#### TASK PROMPT
Gather all lines with "purple" from the records.
==== INPUT MATERIAL ====
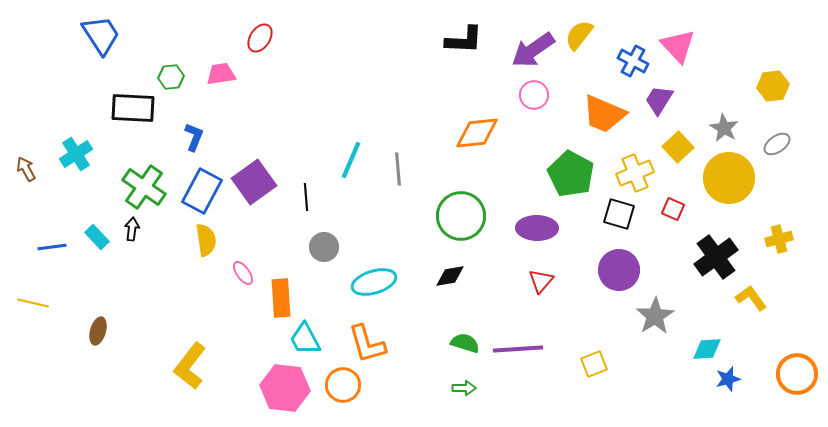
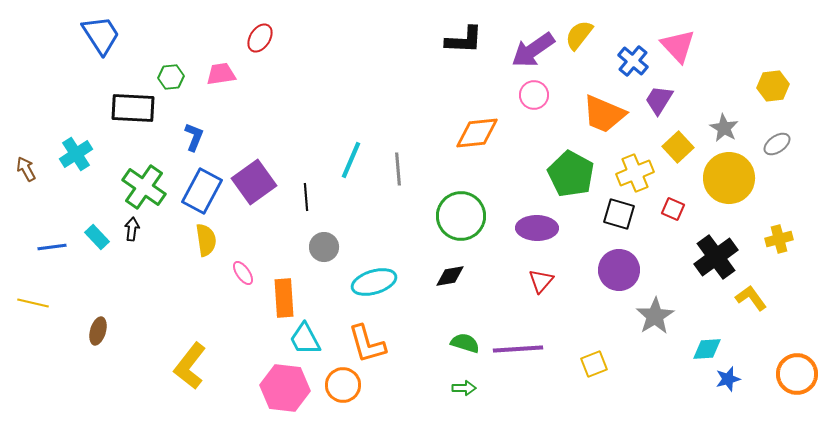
blue cross at (633, 61): rotated 12 degrees clockwise
orange rectangle at (281, 298): moved 3 px right
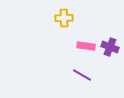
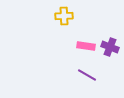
yellow cross: moved 2 px up
purple line: moved 5 px right
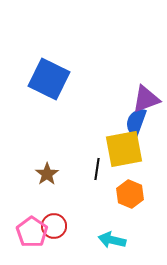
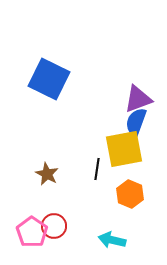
purple triangle: moved 8 px left
brown star: rotated 10 degrees counterclockwise
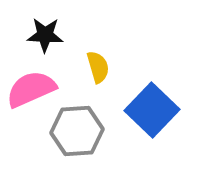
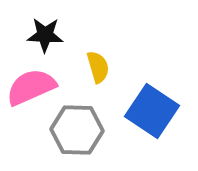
pink semicircle: moved 2 px up
blue square: moved 1 px down; rotated 10 degrees counterclockwise
gray hexagon: moved 1 px up; rotated 6 degrees clockwise
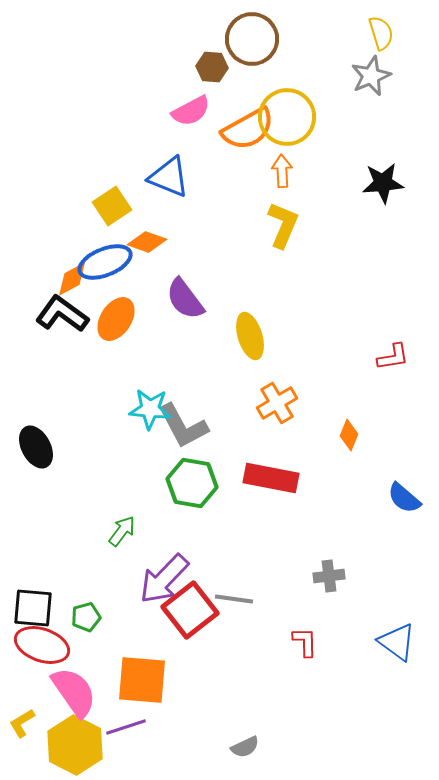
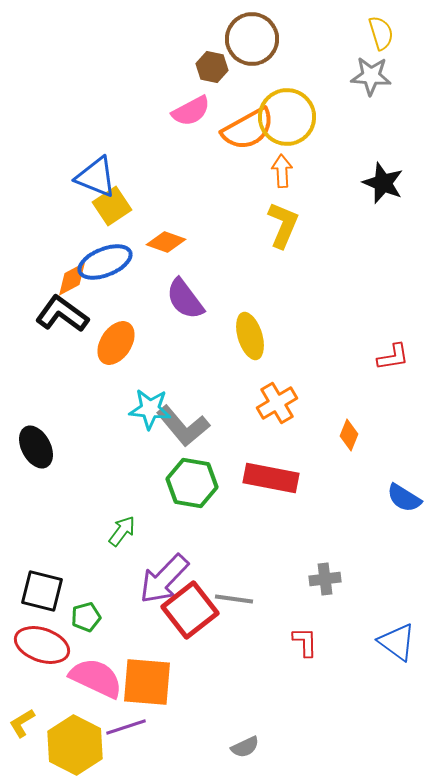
====
#### TASK ANSWER
purple line: moved 5 px right
purple triangle: moved 8 px left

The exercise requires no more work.